» **EXERCISE**
Pull out each line of the data that includes the word "BUZZER".

» **DATASET RECORDS**
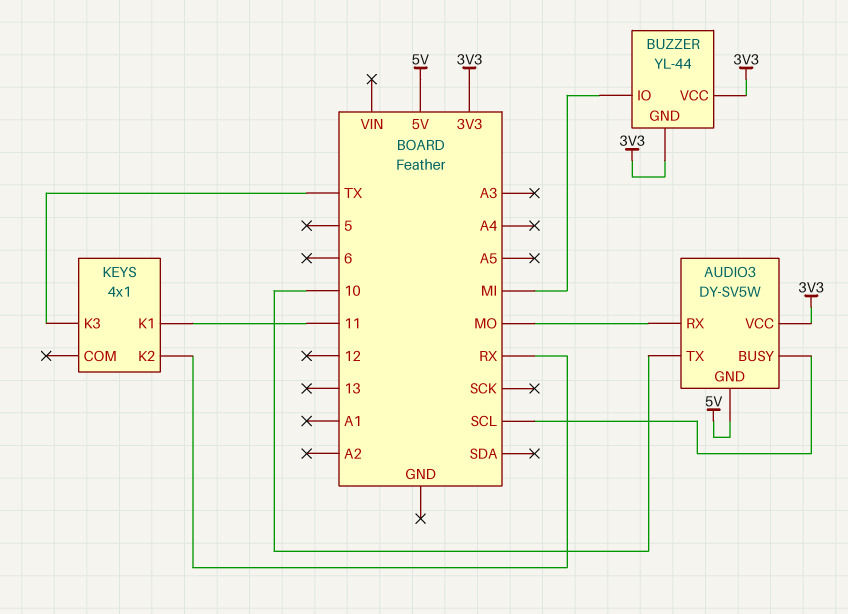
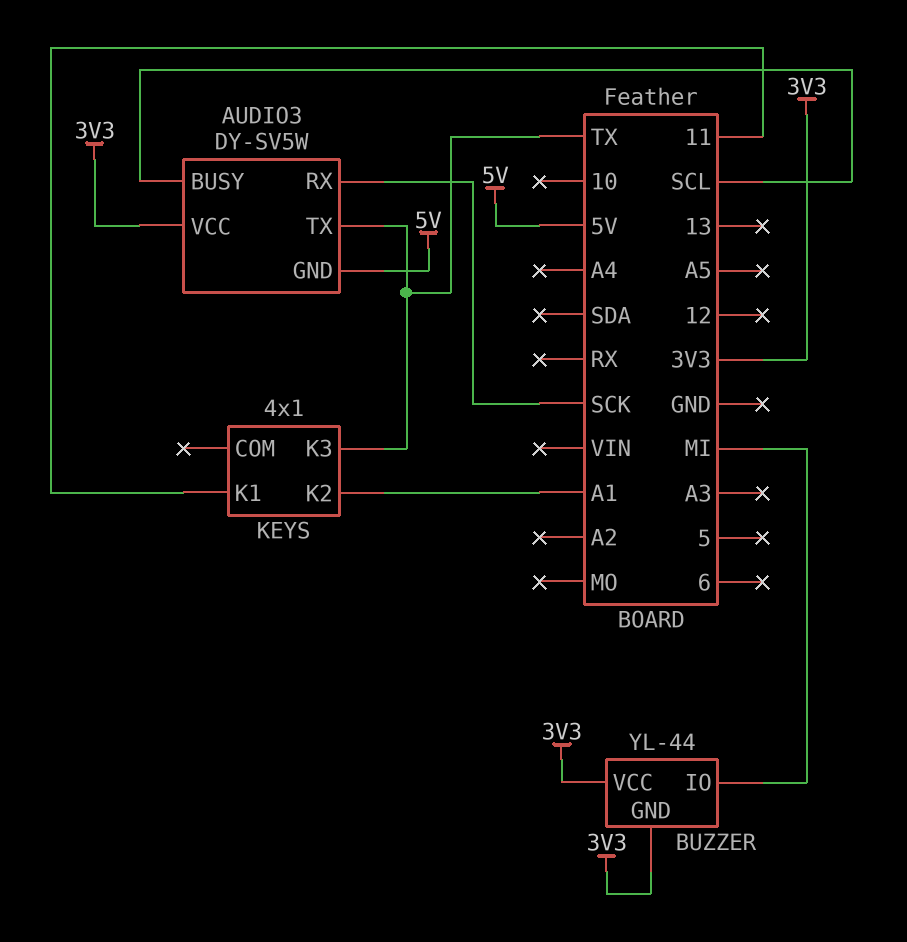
AUDIO3 pin RX: MO -> SCK
AUDIO3 pin TX: 10 -> TX
KEYS pin K2: RX -> A1

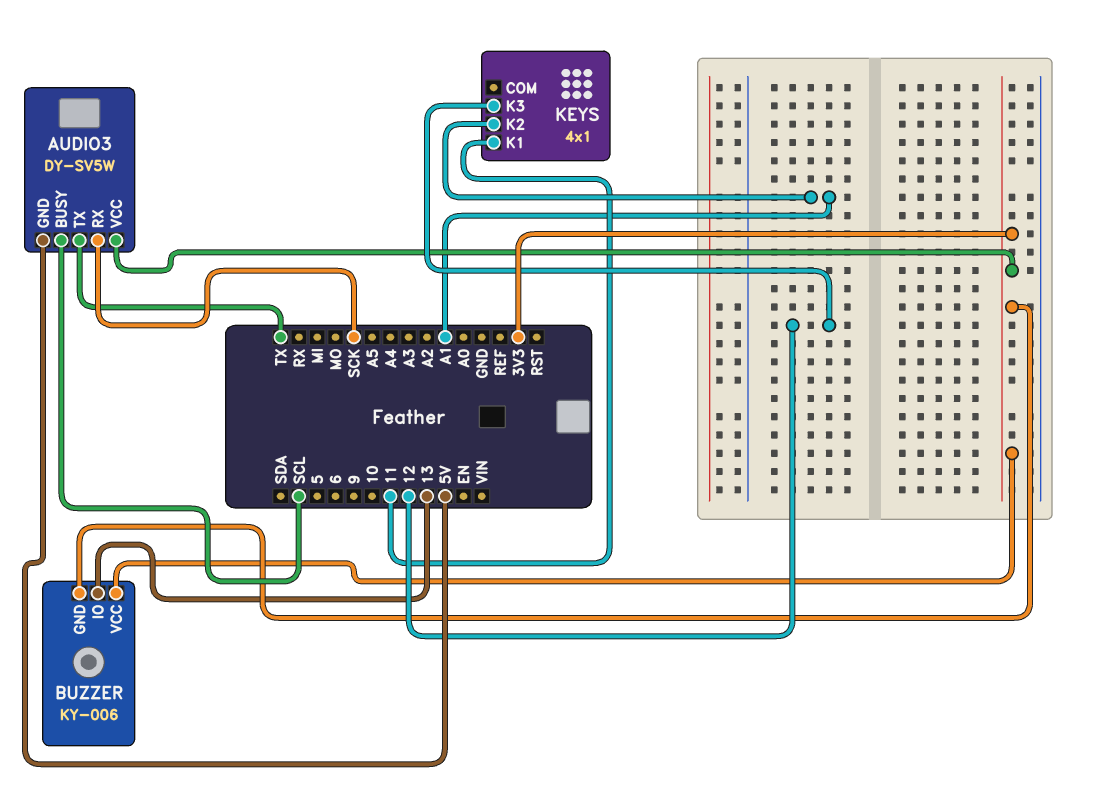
BUZZER: YL-44 -> KY-006
BUZZER pin IO: MI -> 13
KEYS pin K3: TX -> 12

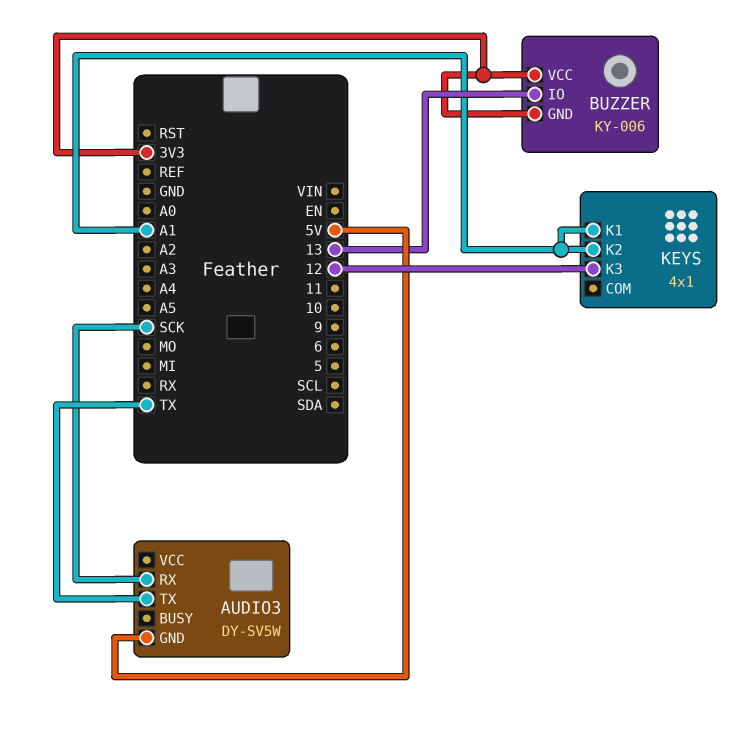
AUDIO3 pin BUSY: SCL -> none
AUDIO3 pin VCC: 3V3 -> none
KEYS pin K1: 11 -> A1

» **RESPONSE**
BUZZER: YL-44 -> KY-006
BUZZER pin IO: MI -> 13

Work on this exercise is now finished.